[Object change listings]
◆ ◆ ◆ ◆ ◆ ◆ ◆

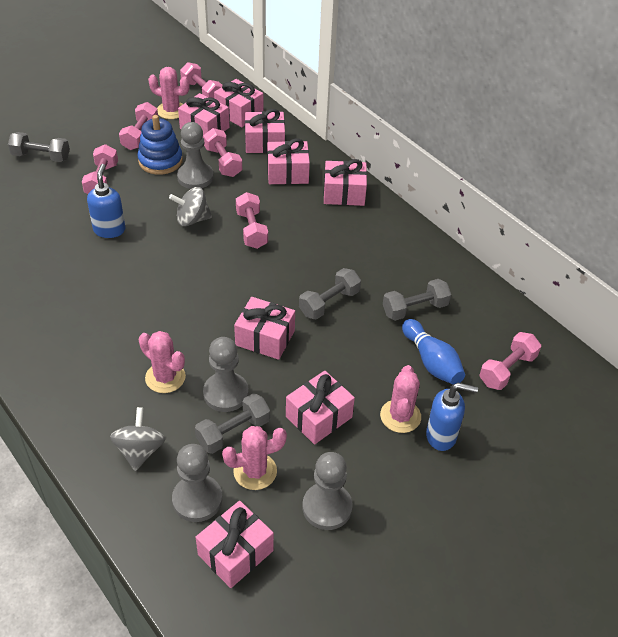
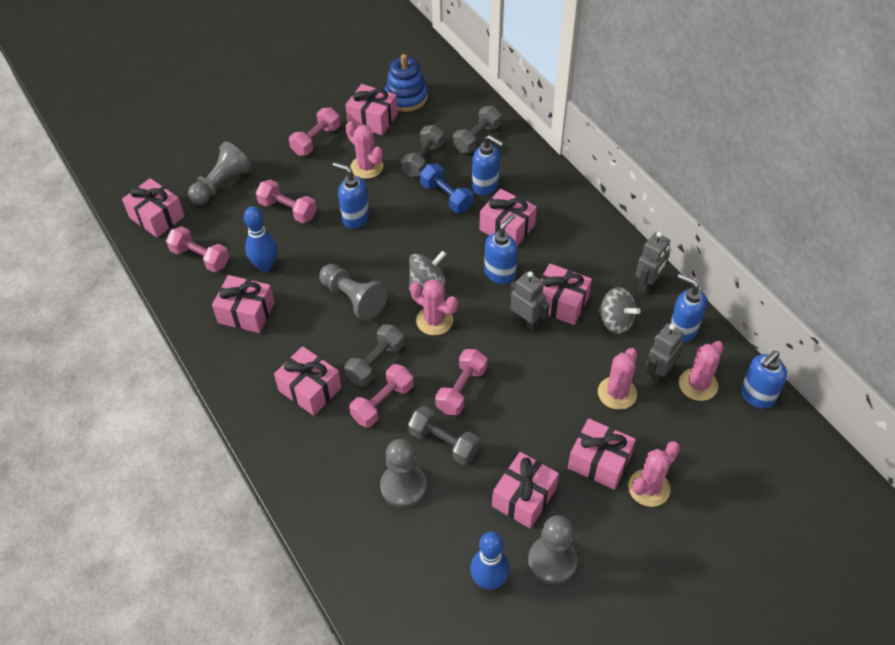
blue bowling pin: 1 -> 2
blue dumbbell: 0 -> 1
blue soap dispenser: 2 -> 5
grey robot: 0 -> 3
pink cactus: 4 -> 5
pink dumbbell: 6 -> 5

◆ ◆ ◆ ◆ ◆ ◆ ◆

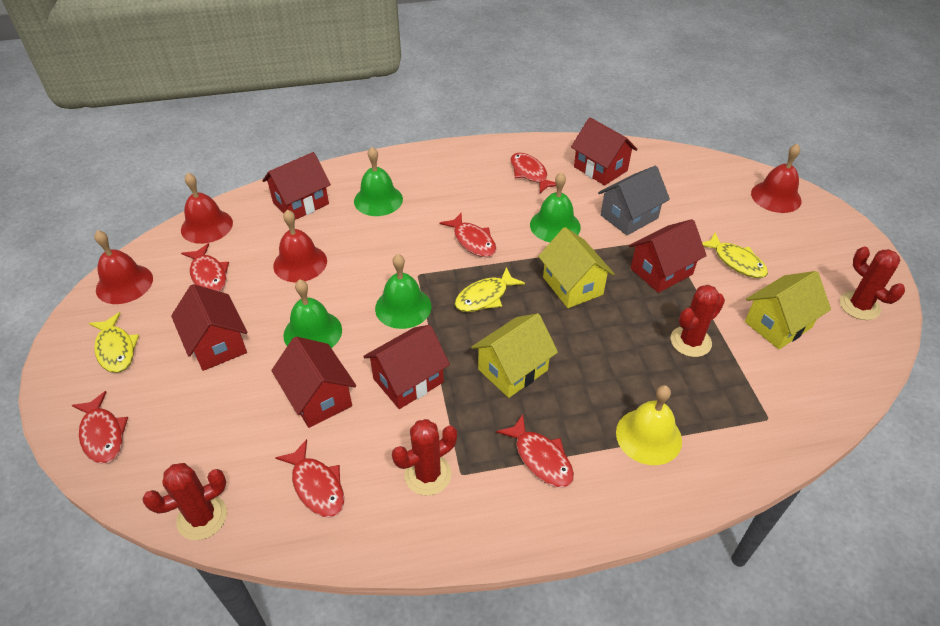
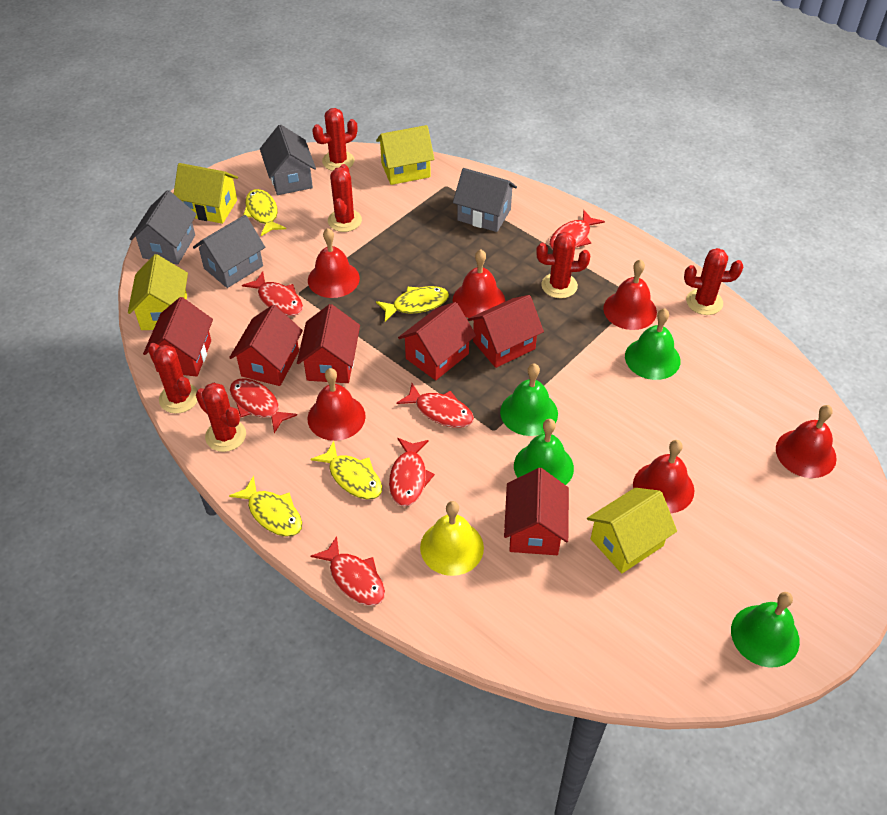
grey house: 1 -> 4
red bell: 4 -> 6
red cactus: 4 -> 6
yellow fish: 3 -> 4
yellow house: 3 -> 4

◆ ◆ ◆ ◆ ◆ ◆ ◆

→ **TASK DIRECTIONS**: Go to the line with "grey house: 1 -> 4" in the entries above and repeat every line from there through the line with "yellow house: 3 -> 4", exactly and with no other text.

→ **RESPONSE**:
grey house: 1 -> 4
red bell: 4 -> 6
red cactus: 4 -> 6
yellow fish: 3 -> 4
yellow house: 3 -> 4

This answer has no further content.